### Required action
An exact transcription of every record below is required, with the pictures left out.

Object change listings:
Start of Block

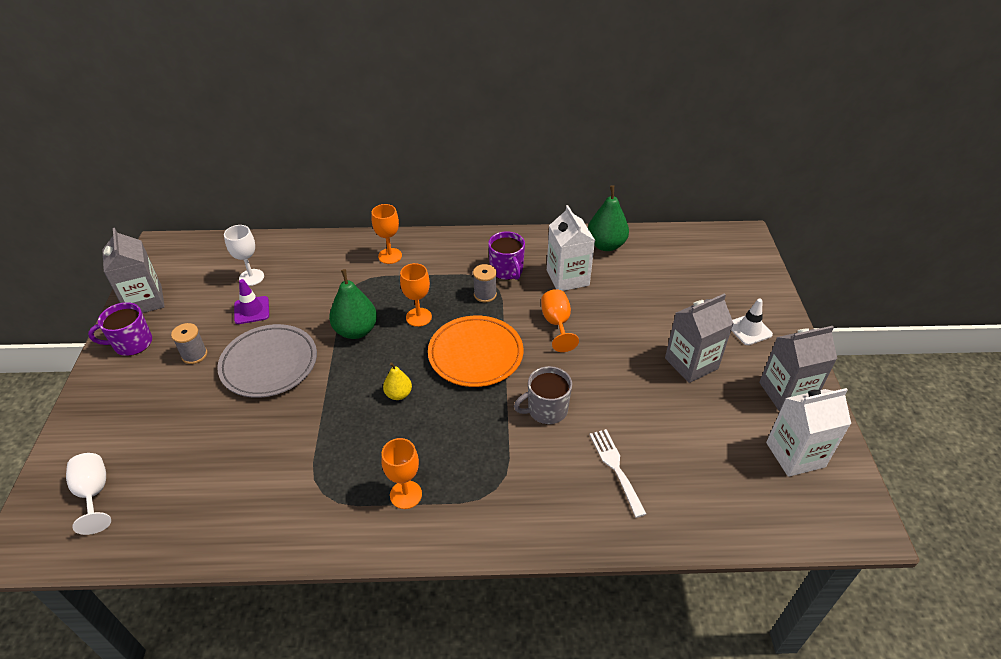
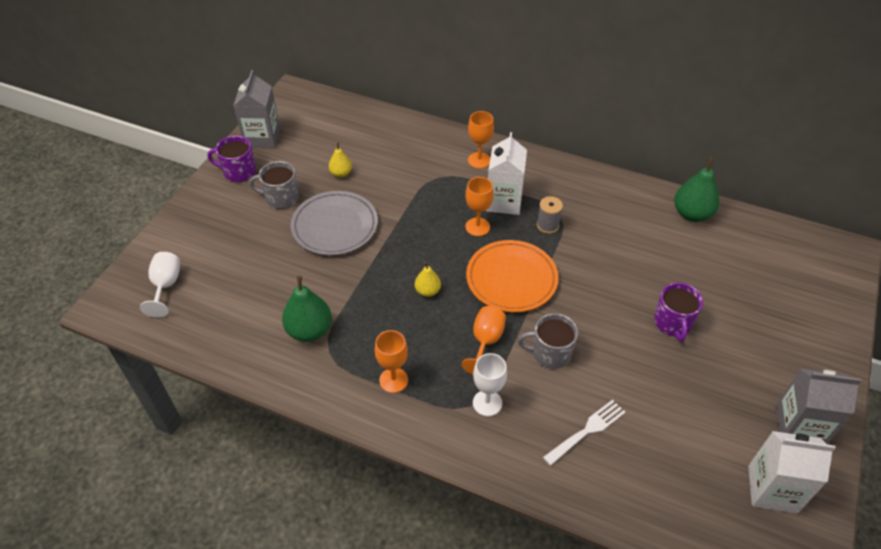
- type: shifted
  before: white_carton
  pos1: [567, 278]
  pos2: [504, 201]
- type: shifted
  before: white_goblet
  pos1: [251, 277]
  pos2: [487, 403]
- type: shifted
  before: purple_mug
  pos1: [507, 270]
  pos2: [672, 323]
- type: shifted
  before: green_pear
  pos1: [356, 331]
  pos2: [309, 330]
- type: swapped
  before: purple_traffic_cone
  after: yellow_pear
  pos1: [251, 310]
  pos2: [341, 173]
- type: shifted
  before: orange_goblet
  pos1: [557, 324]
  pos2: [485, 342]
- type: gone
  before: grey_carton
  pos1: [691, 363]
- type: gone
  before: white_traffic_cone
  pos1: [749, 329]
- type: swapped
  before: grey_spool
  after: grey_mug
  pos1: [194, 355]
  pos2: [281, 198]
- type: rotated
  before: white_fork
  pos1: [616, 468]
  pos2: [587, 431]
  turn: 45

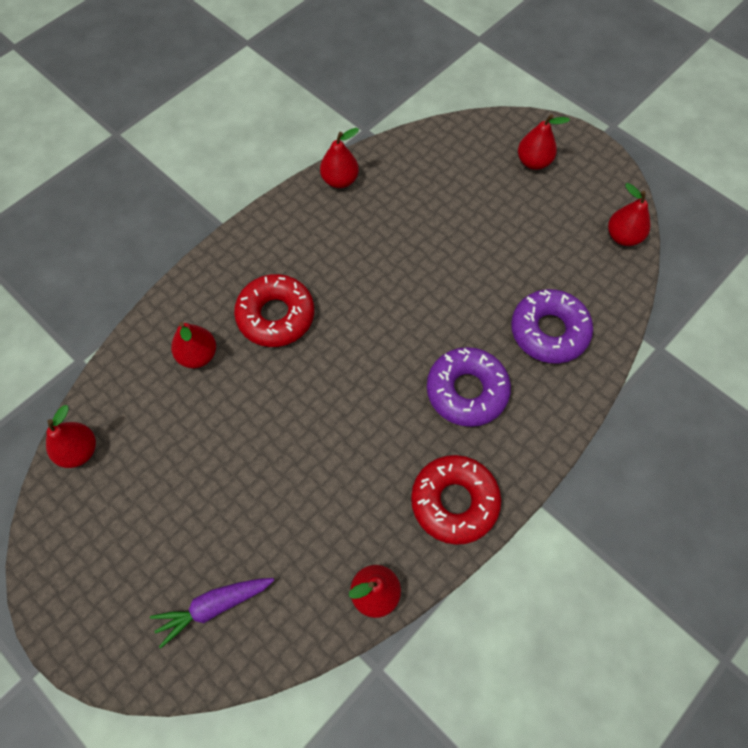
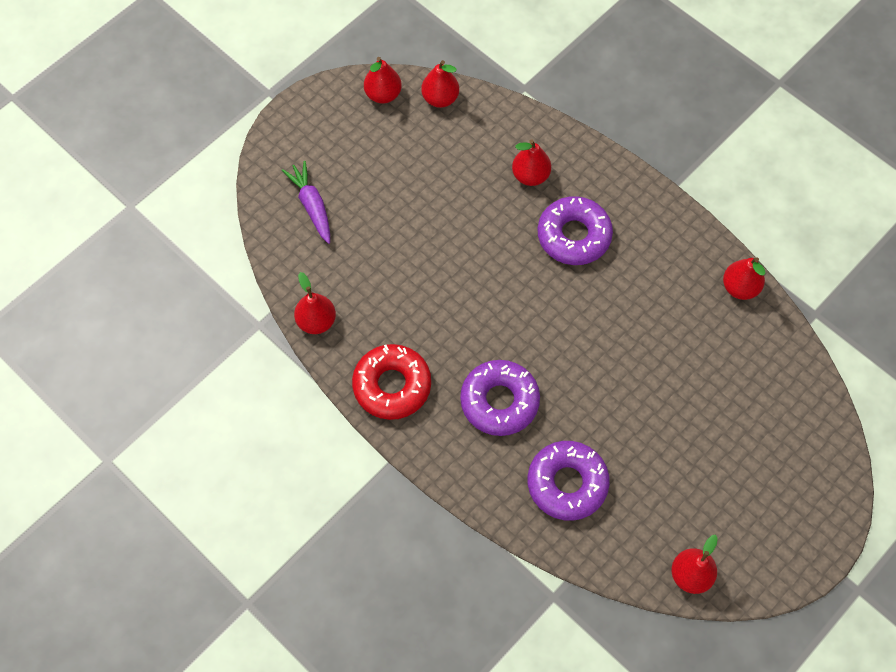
- type: shifted
  before: red_pear
  pos1: [533, 162]
  pos2: [383, 94]
- type: repainted
  before: red_donut
  after: purple_donut
  pos1: [276, 316]
  pos2: [574, 236]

End of Block

### Answer below
- type: shifted
  before: white_carton
  pos1: [567, 278]
  pos2: [504, 201]
- type: shifted
  before: white_goblet
  pos1: [251, 277]
  pos2: [487, 403]
- type: shifted
  before: purple_mug
  pos1: [507, 270]
  pos2: [672, 323]
- type: shifted
  before: green_pear
  pos1: [356, 331]
  pos2: [309, 330]
- type: swapped
  before: purple_traffic_cone
  after: yellow_pear
  pos1: [251, 310]
  pos2: [341, 173]
- type: shifted
  before: orange_goblet
  pos1: [557, 324]
  pos2: [485, 342]
- type: gone
  before: grey_carton
  pos1: [691, 363]
- type: gone
  before: white_traffic_cone
  pos1: [749, 329]
- type: swapped
  before: grey_spool
  after: grey_mug
  pos1: [194, 355]
  pos2: [281, 198]
- type: rotated
  before: white_fork
  pos1: [616, 468]
  pos2: [587, 431]
  turn: 45

- type: shifted
  before: red_pear
  pos1: [533, 162]
  pos2: [383, 94]
- type: repainted
  before: red_donut
  after: purple_donut
  pos1: [276, 316]
  pos2: [574, 236]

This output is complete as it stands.